_YOUR OBJECTIVE_:
Repeat all of the data below word for word, keeping no images.

+++ INFORMATION SHOWN

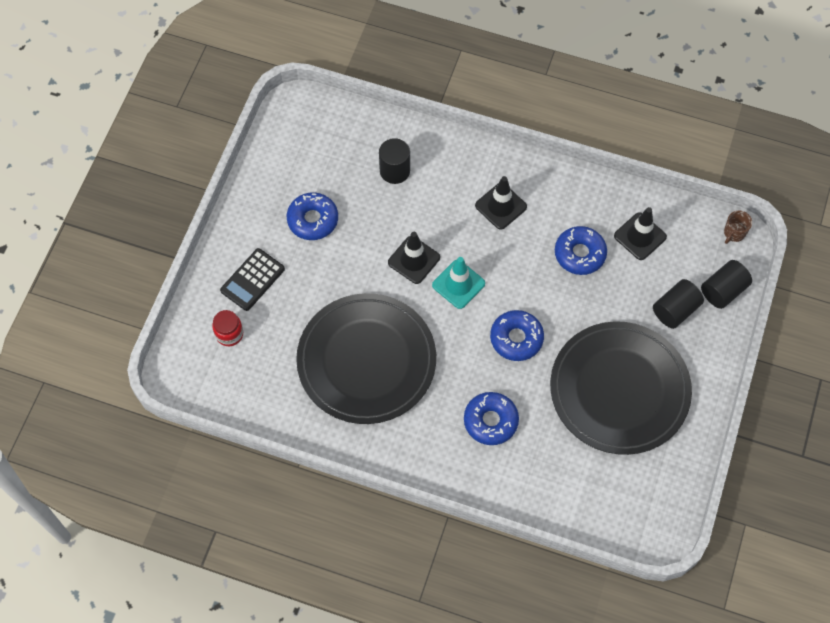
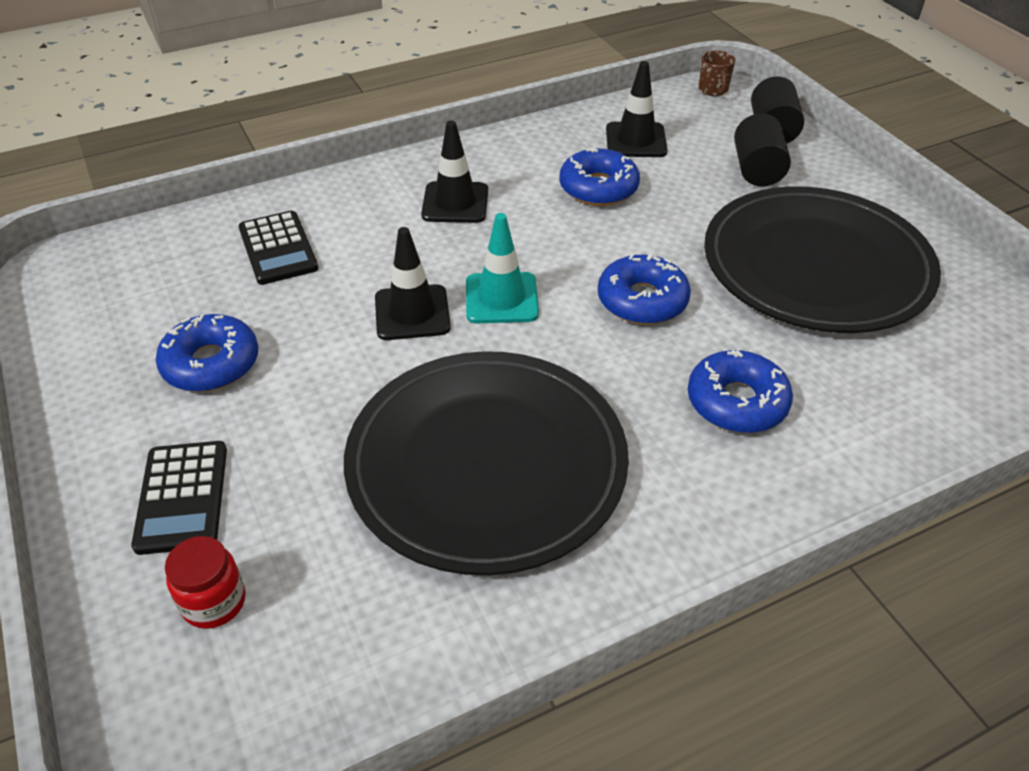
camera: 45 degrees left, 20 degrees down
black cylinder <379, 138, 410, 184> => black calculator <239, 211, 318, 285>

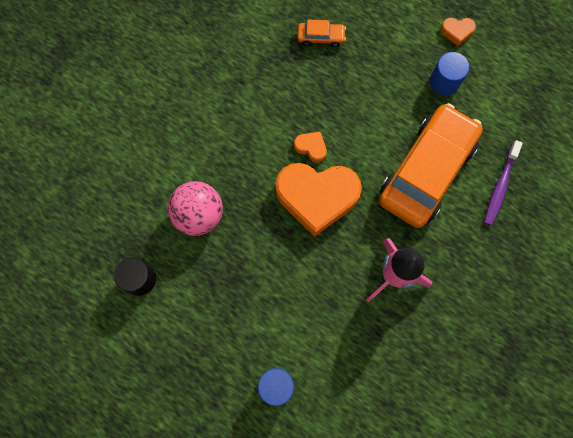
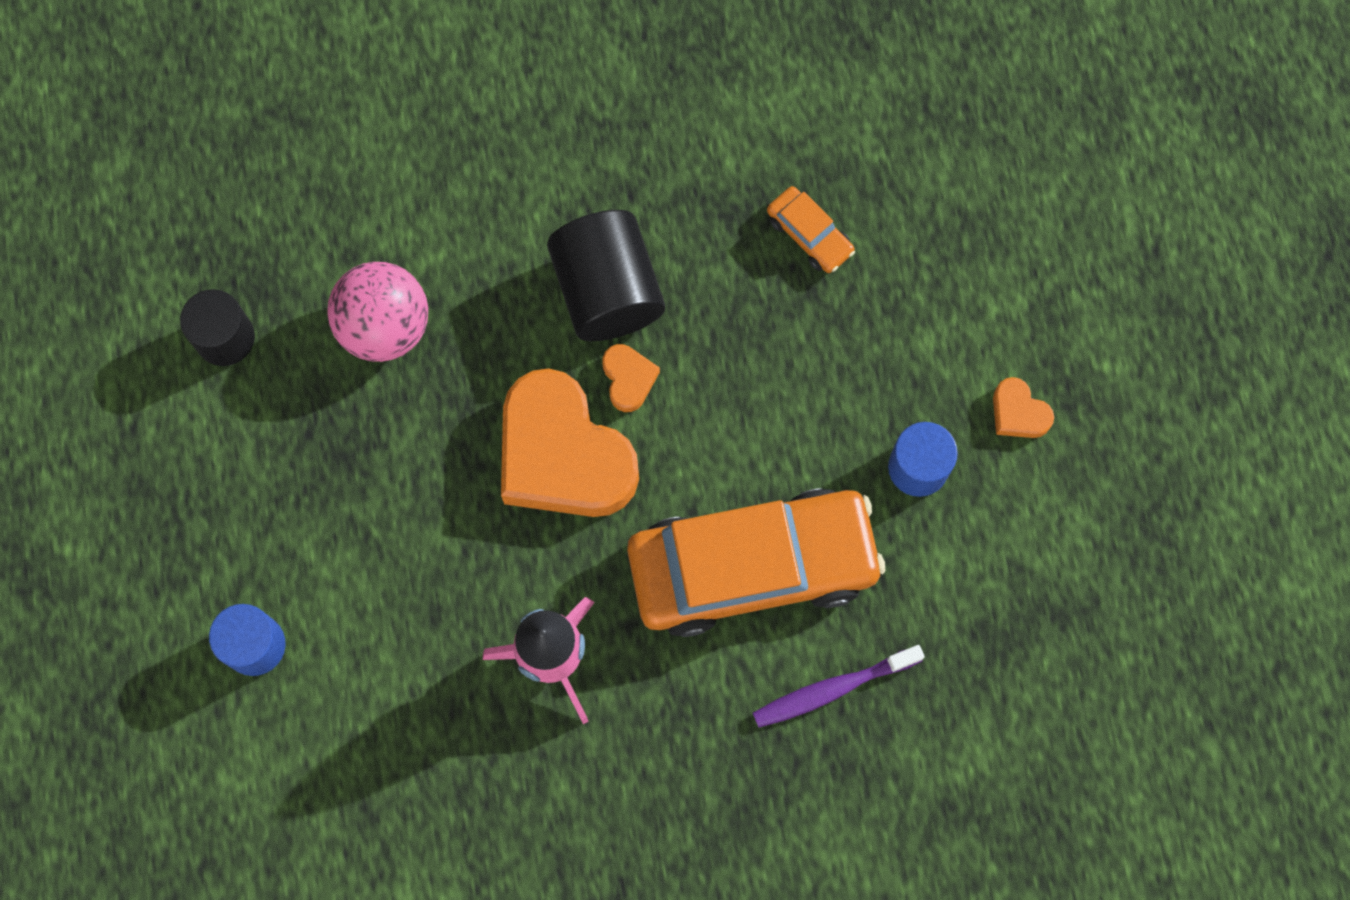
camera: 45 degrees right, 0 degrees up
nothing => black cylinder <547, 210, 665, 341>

++++++

_WORKED SOLUTION_:
camera: 45 degrees left, 20 degrees down
black cylinder <379, 138, 410, 184> => black calculator <239, 211, 318, 285>

camera: 45 degrees right, 0 degrees up
nothing => black cylinder <547, 210, 665, 341>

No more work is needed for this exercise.